### Work item
The reply should hold nothing except the lines from the one with "green triangle: (13, 238)" through the end of the entries, duplicated exactly and with no pictures.

□ □ □ □ □

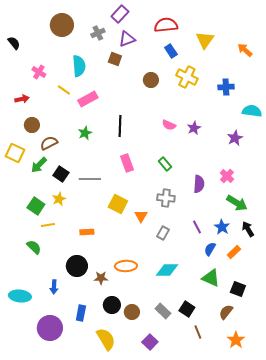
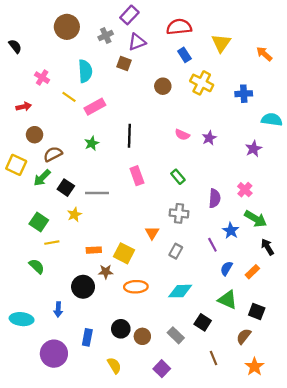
yellow star: (59, 199) -> (74, 214), moved
yellow square: (118, 204) -> (124, 253), moved
blue star: (222, 227) -> (231, 231), moved
brown star: (101, 278) -> (106, 272), moved
black square: (187, 309) -> (203, 322), moved
yellow semicircle: (106, 339) -> (114, 365), size x0.7

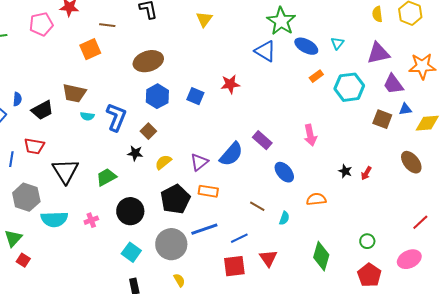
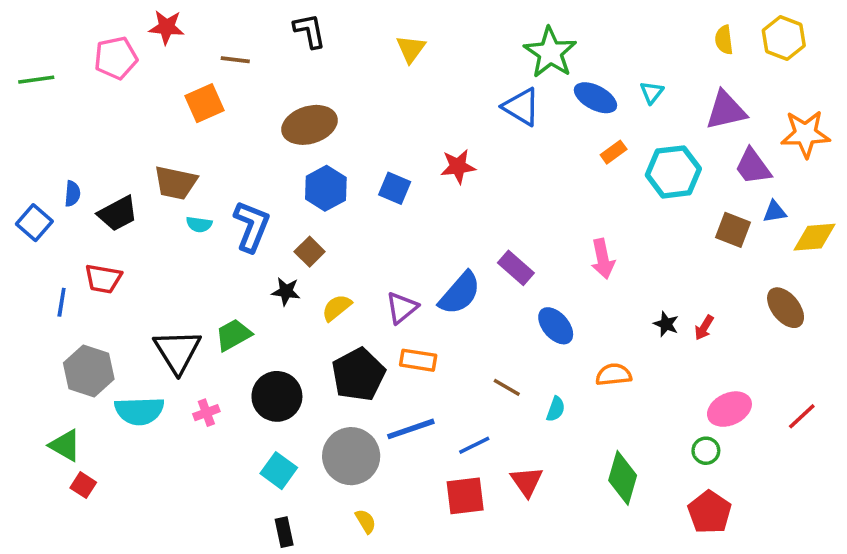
black triangle: (65, 171) -> (177, 351), moved
green triangle: (13, 238) -> (65, 445), turned -42
pink ellipse: (409, 259) -> (729, 409), moved

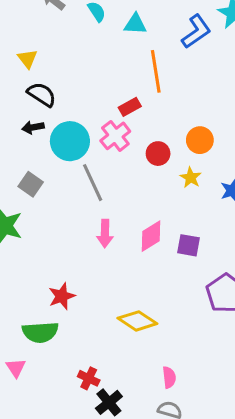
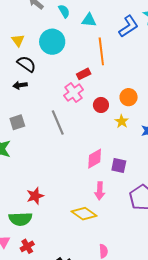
cyan circle: (70, 141) -> (52, 42), moved
gray square: (31, 184) -> (17, 122), turned 35
pink arrow: (105, 234) -> (100, 191), moved
red cross: (89, 378) -> (27, 246), moved, turned 32

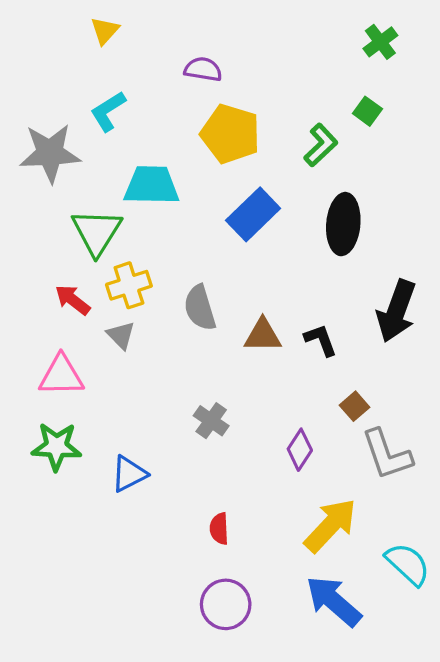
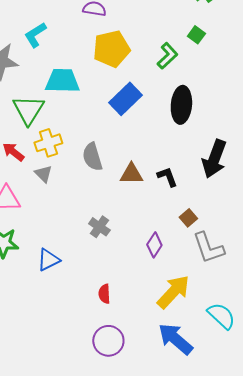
yellow pentagon: (230, 134) -> (111, 49), turned -30

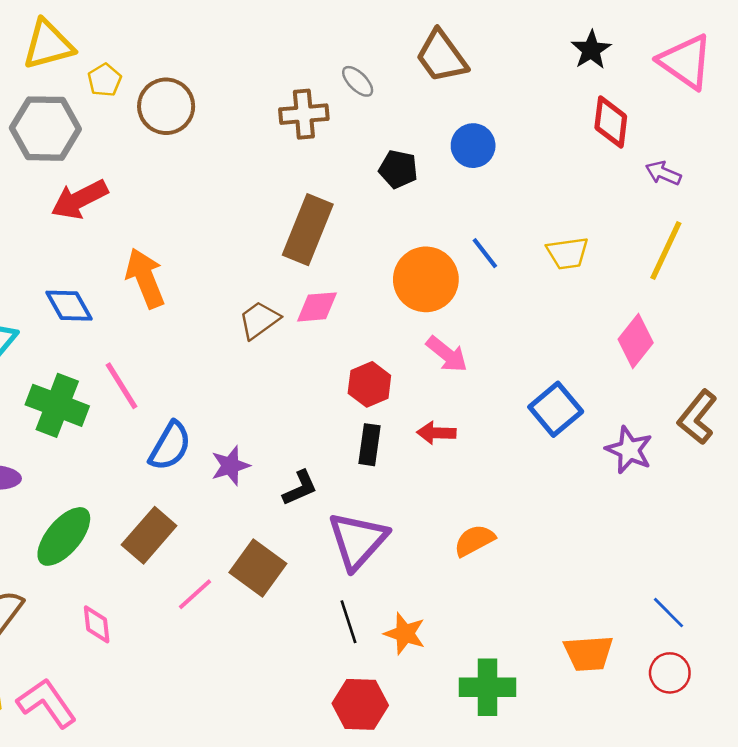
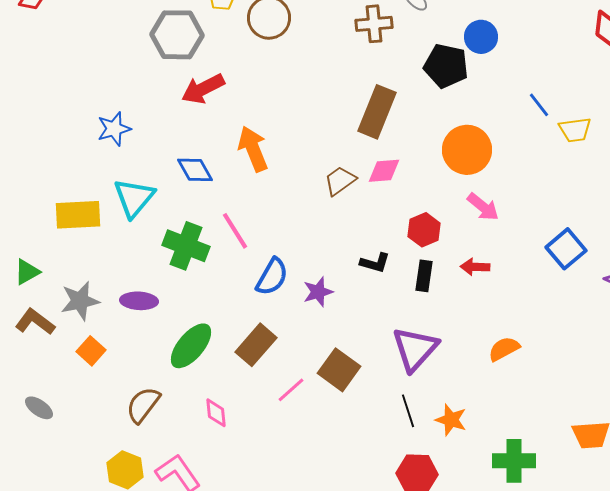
blue circle: (473, 146) -> (481, 37), moved
black pentagon: (398, 169) -> (446, 66), size x1.5
blue line: (485, 253) -> (539, 105), moved
black L-shape: (300, 488) -> (375, 263), moved, turned 40

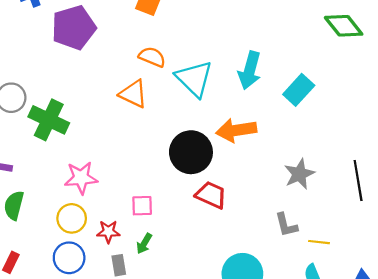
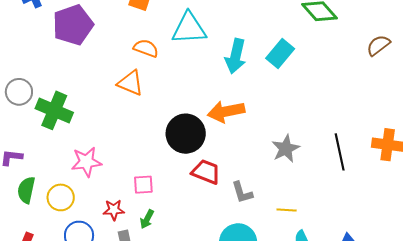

□ □ □ □ □

### Solution
green triangle: (13, 238) -> (65, 445), turned -42
pink ellipse: (409, 259) -> (729, 409), moved

cyan circle: (70, 141) -> (52, 42), moved
gray square: (31, 184) -> (17, 122), turned 35
pink arrow: (105, 234) -> (100, 191), moved
red cross: (89, 378) -> (27, 246), moved, turned 32

yellow pentagon: (230, 134) -> (111, 49), turned -30

blue circle: (473, 146) -> (481, 37), moved
black pentagon: (398, 169) -> (446, 66), size x1.5
blue line: (485, 253) -> (539, 105), moved
black L-shape: (300, 488) -> (375, 263), moved, turned 40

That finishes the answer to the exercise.